**Task details**
Filter the entries below, keeping only lines with the word "right".

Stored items
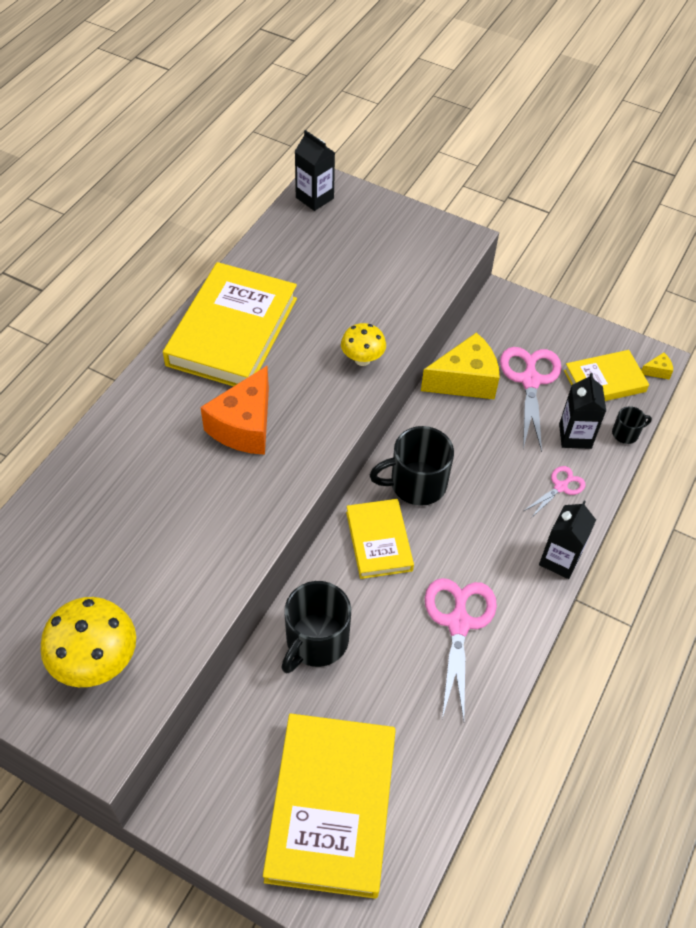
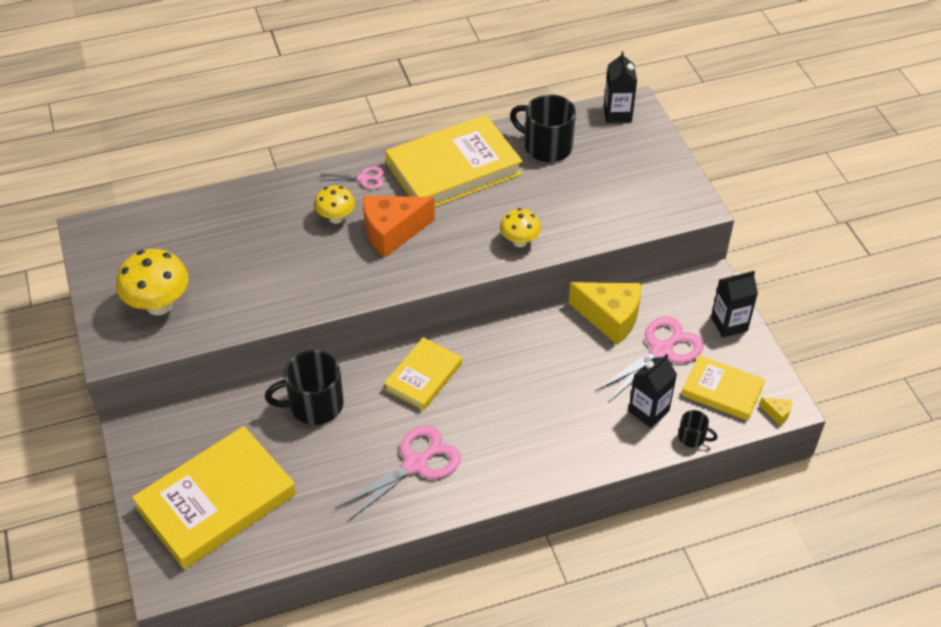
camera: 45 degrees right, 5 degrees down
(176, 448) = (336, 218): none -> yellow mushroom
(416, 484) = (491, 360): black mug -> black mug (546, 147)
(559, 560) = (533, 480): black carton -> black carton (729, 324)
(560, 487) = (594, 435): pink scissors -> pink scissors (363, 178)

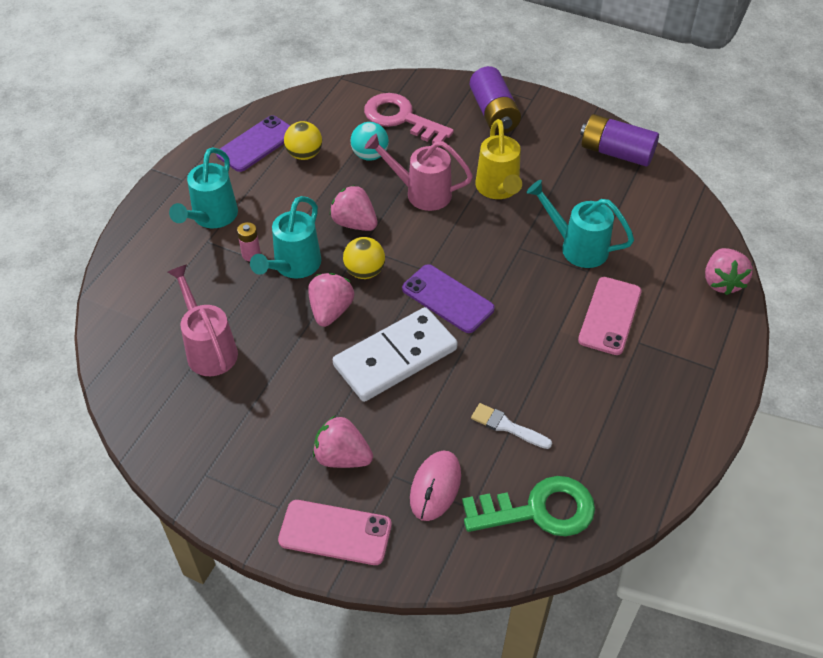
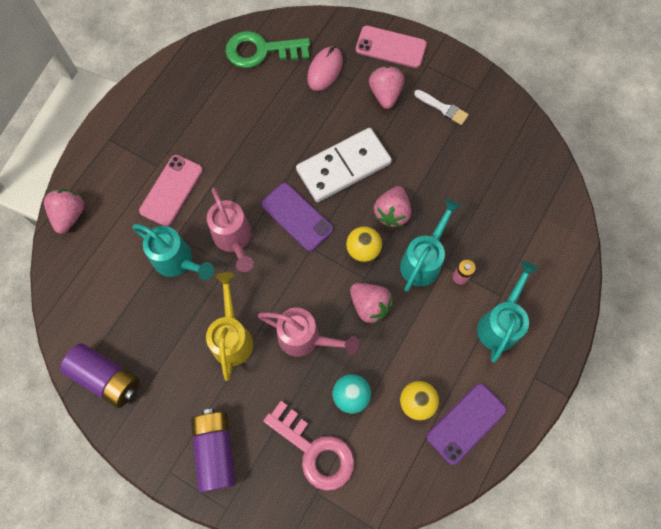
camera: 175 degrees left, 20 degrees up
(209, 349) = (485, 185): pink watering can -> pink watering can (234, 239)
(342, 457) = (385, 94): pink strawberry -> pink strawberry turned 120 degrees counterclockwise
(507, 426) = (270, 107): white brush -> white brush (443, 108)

==

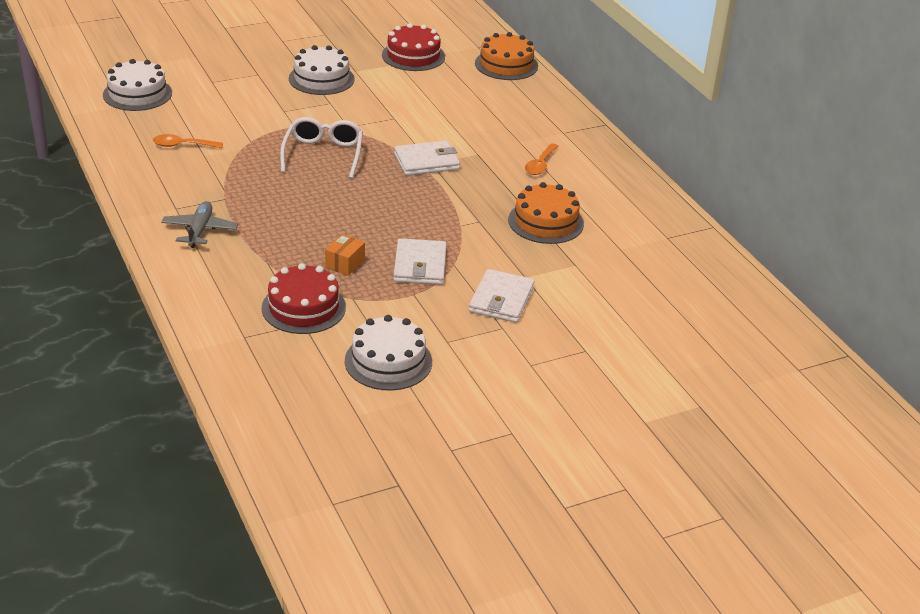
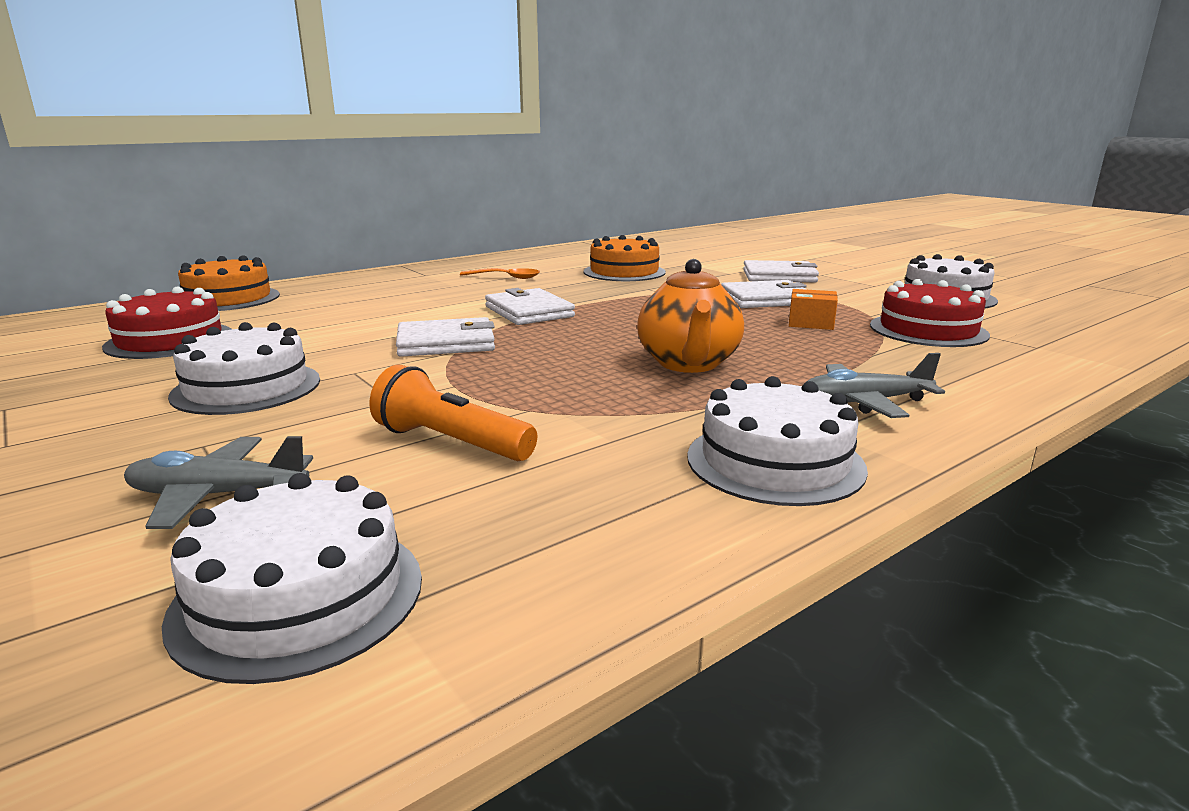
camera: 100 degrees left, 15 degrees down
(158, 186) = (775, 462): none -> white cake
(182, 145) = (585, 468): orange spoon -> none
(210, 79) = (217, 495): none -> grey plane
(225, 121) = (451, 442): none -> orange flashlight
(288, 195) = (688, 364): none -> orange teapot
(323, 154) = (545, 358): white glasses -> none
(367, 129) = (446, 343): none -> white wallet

--

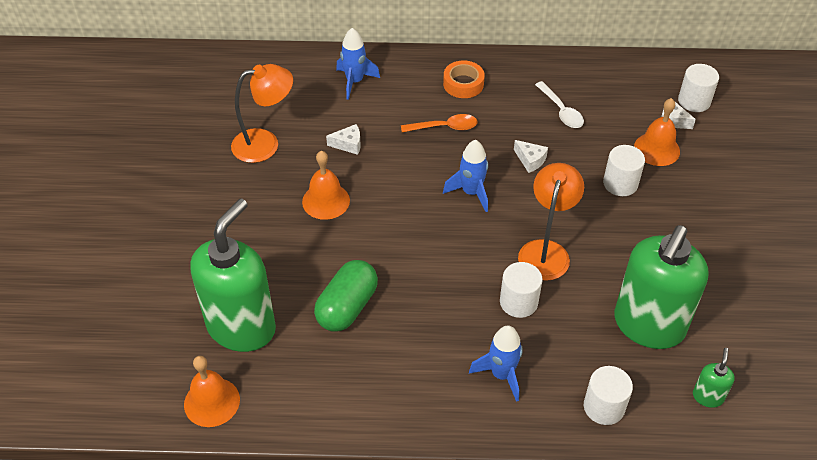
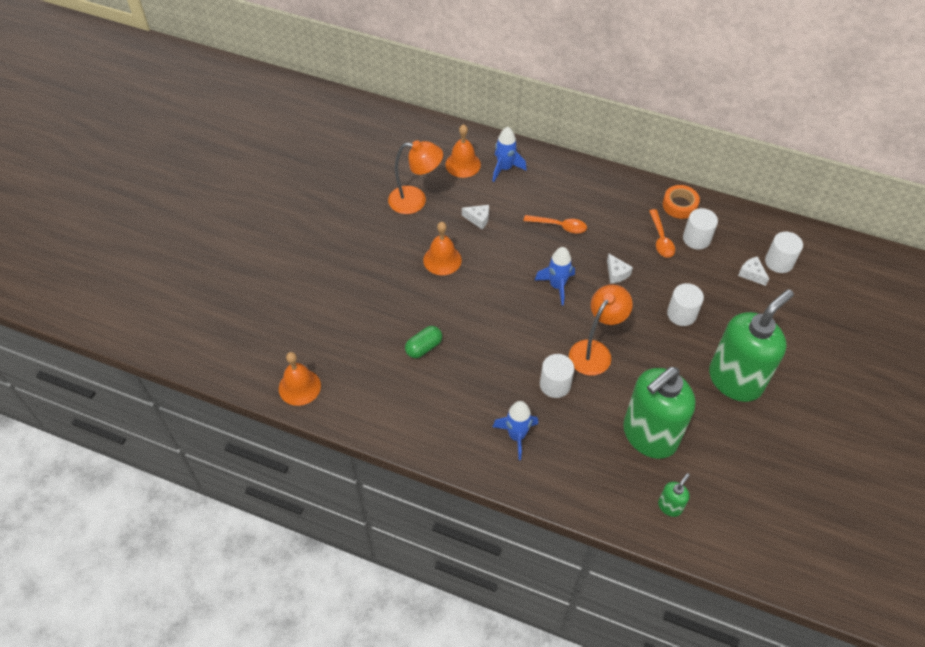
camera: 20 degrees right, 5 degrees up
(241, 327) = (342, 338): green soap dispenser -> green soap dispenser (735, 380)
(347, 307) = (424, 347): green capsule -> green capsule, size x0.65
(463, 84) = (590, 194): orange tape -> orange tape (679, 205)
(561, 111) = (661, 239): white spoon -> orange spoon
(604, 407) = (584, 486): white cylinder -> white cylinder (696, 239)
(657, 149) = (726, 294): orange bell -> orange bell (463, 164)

**Exercise answer**
camera: 45 degrees right, 5 degrees down
camera: 20 degrees right, 5 degrees up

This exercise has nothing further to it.